─── Exercise data

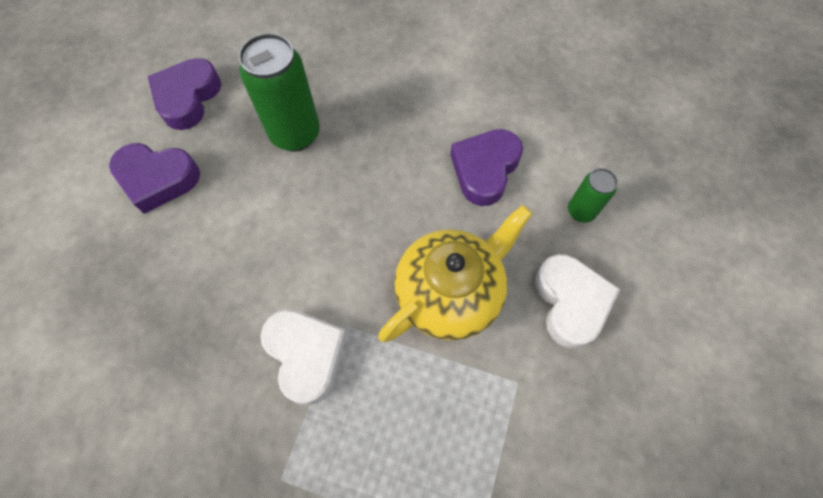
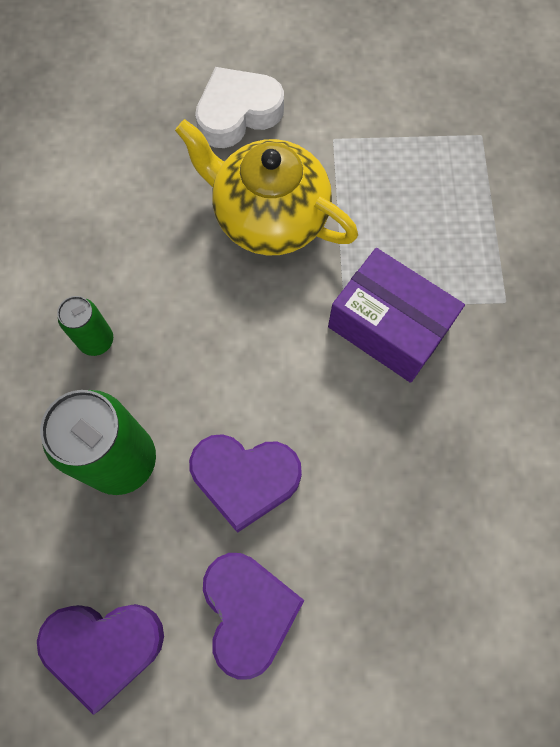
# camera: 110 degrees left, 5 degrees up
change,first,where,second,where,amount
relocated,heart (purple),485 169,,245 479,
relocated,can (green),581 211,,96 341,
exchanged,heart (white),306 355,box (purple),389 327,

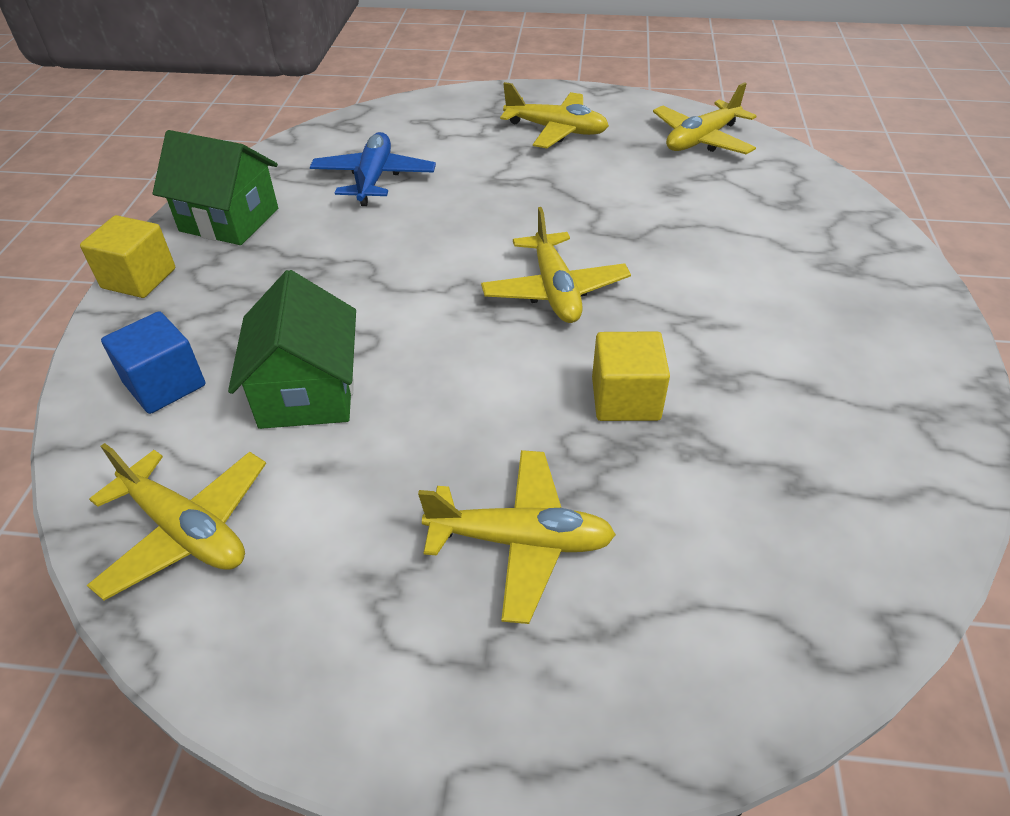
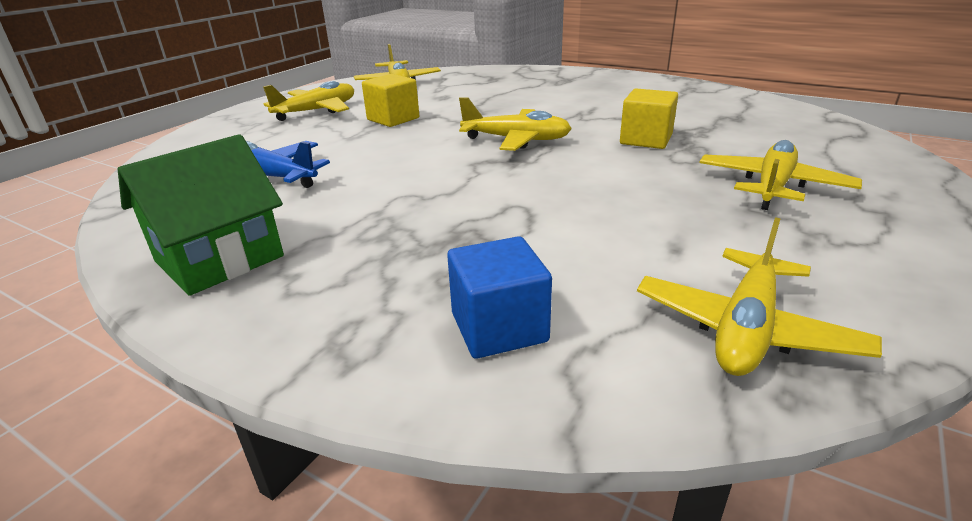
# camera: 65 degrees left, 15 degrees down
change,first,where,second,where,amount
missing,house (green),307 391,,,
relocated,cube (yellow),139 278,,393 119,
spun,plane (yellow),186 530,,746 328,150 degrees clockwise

──────

> _Task objective_: Pictures are to be left out; otherwise, retype exactly the lines from the first line of the data through the line containing "relocated,cube (yellow),139 278,,393".

> _Answer section_:
# camera: 110 degrees left, 5 degrees up
change,first,where,second,where,amount
relocated,heart (purple),485 169,,245 479,
relocated,can (green),581 211,,96 341,
exchanged,heart (white),306 355,box (purple),389 327,

# camera: 65 degrees left, 15 degrees down
change,first,where,second,where,amount
missing,house (green),307 391,,,
relocated,cube (yellow),139 278,,393 119,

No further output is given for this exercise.